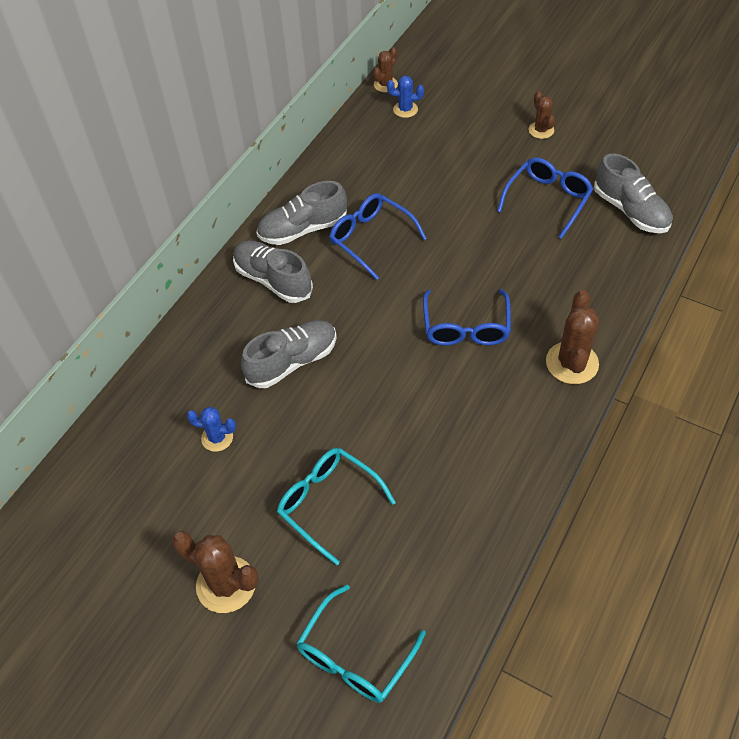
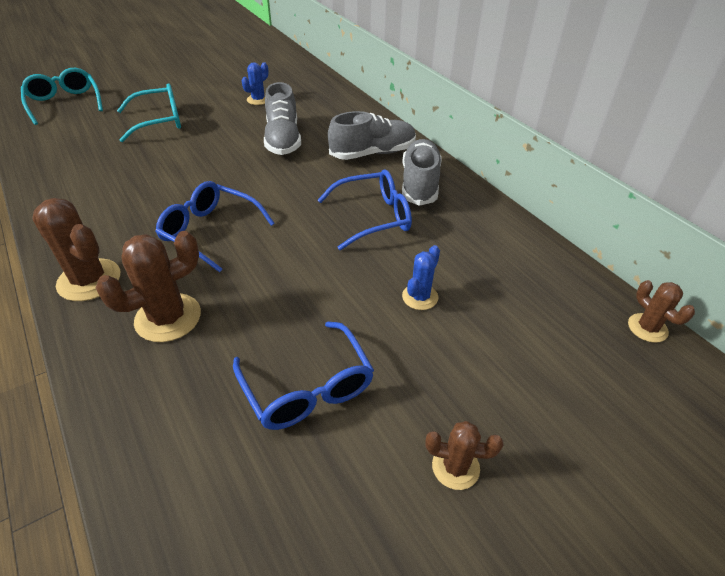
camera: 115 degrees right, 10 degrees down
(226, 584) = (163, 81): brown cactus -> brown cactus (168, 318)
(405, 109) = (580, 325): blue cactus -> blue cactus (420, 297)
(630, 211) = (203, 480): grey shoe -> none

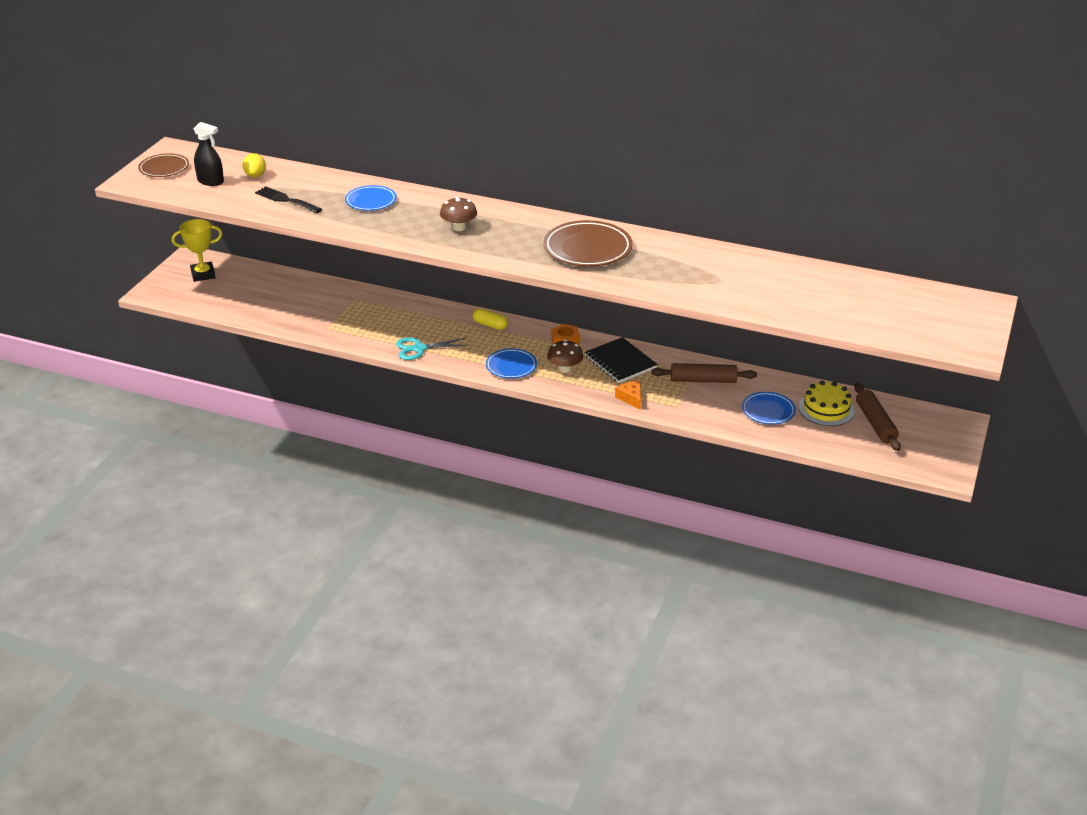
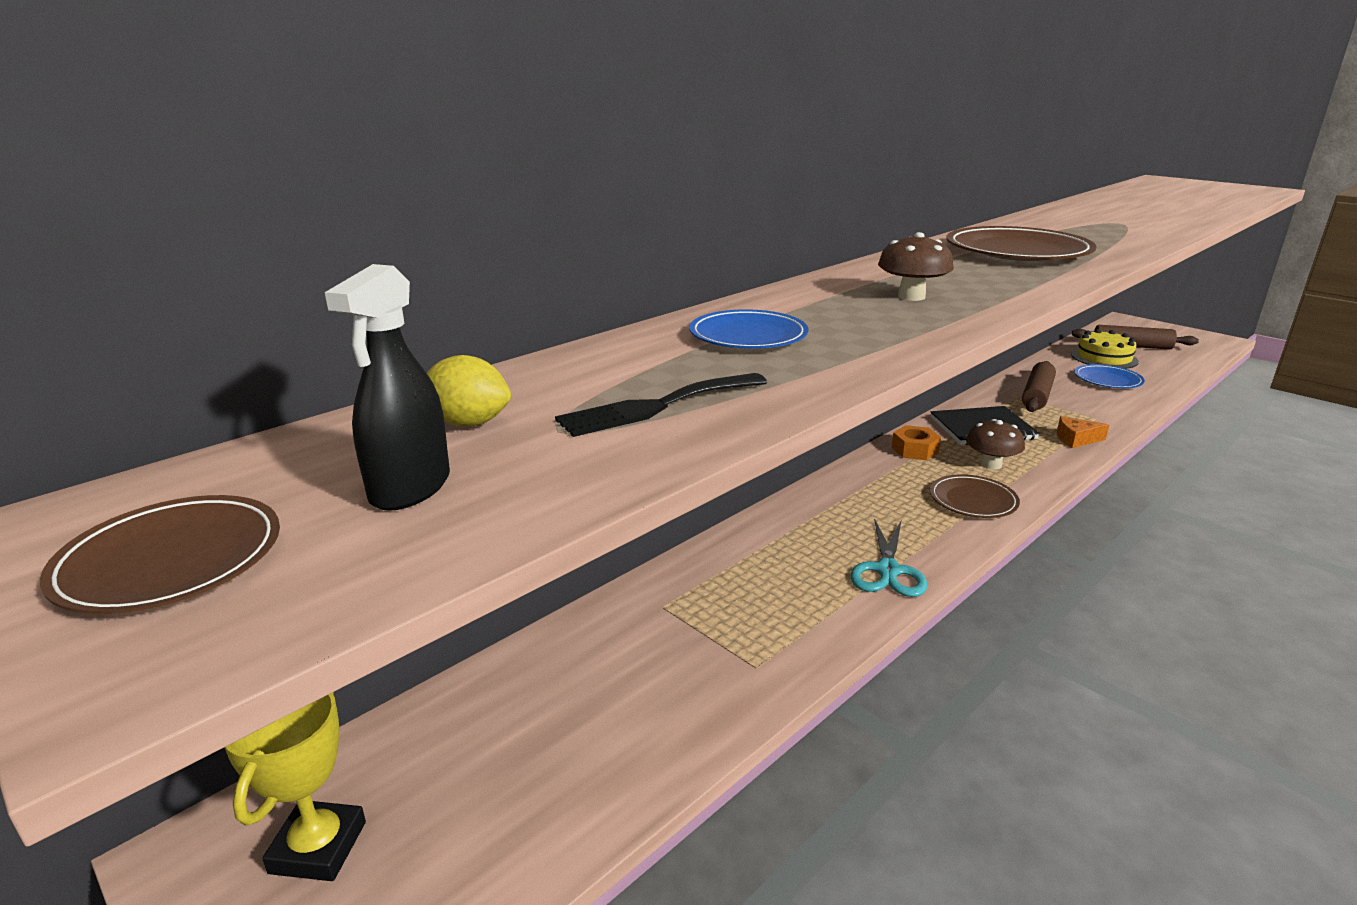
camera: 65 degrees left, 10 degrees down
(210, 181) = (410, 488): black spray bottle -> black spray bottle turned 150 degrees clockwise
(490, 325) = (841, 493): yellow capsule -> none
(511, 366) = (973, 500): blue plate -> brown plate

### TASK DETAILS
The data above must be copied exactly. Leave out the pictures.

### RESPONSE BOX
camera: 115 degrees right, 10 degrees down
(226, 584) = (163, 81): brown cactus -> brown cactus (168, 318)
(405, 109) = (580, 325): blue cactus -> blue cactus (420, 297)
(630, 211) = (203, 480): grey shoe -> none

camera: 65 degrees left, 10 degrees down
(210, 181) = (410, 488): black spray bottle -> black spray bottle turned 150 degrees clockwise
(490, 325) = (841, 493): yellow capsule -> none
(511, 366) = (973, 500): blue plate -> brown plate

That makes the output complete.